EXERCISE OBJECTIVE: What is needed is an exact copy of the records, with the images left out.

Recorded data:
※ ※ ※
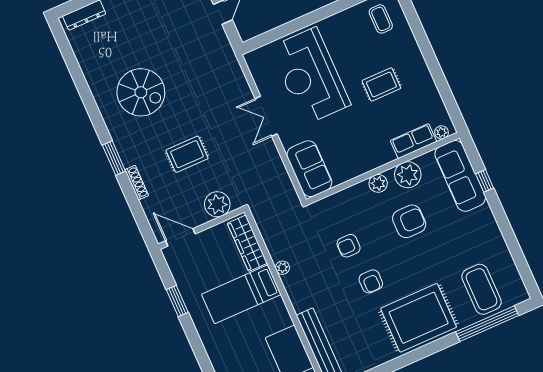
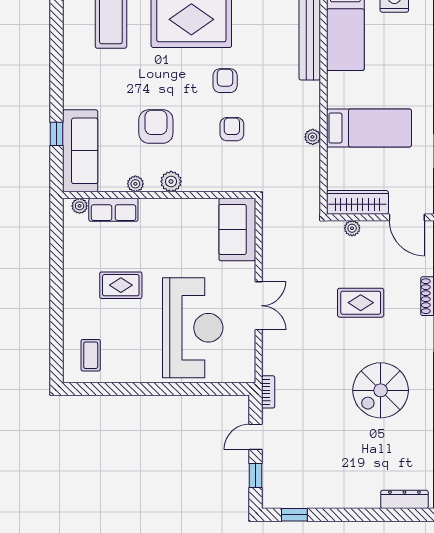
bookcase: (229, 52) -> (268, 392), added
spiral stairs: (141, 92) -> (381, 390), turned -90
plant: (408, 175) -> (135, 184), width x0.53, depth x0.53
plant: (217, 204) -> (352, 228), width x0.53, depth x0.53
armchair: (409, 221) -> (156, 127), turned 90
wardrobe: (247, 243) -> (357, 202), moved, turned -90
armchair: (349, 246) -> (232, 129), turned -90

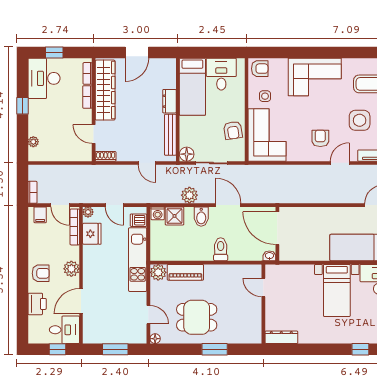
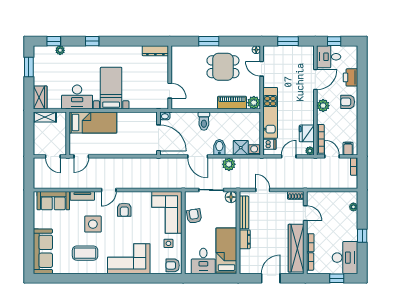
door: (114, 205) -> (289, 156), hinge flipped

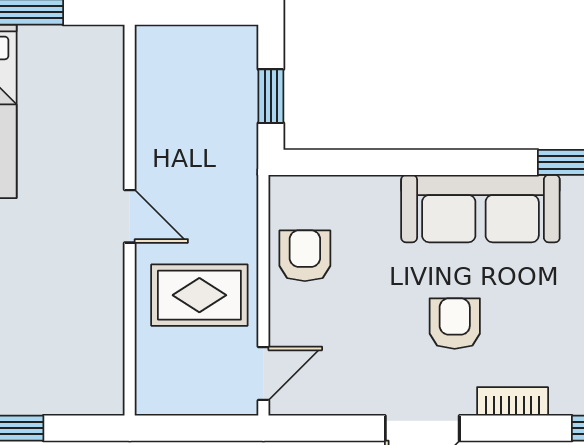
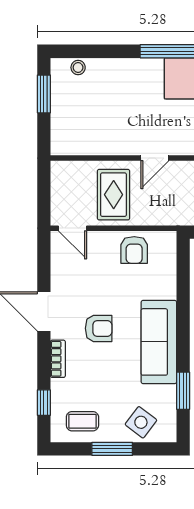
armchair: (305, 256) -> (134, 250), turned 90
※ ※ ※
TASK RESULT:
bookcase: (229, 52) -> (268, 392), added
spiral stairs: (141, 92) -> (381, 390), turned -90
plant: (408, 175) -> (135, 184), width x0.53, depth x0.53
plant: (217, 204) -> (352, 228), width x0.53, depth x0.53
armchair: (409, 221) -> (156, 127), turned 90
wardrobe: (247, 243) -> (357, 202), moved, turned -90
armchair: (349, 246) -> (232, 129), turned -90

door: (114, 205) -> (289, 156), hinge flipped

armchair: (305, 256) -> (134, 250), turned 90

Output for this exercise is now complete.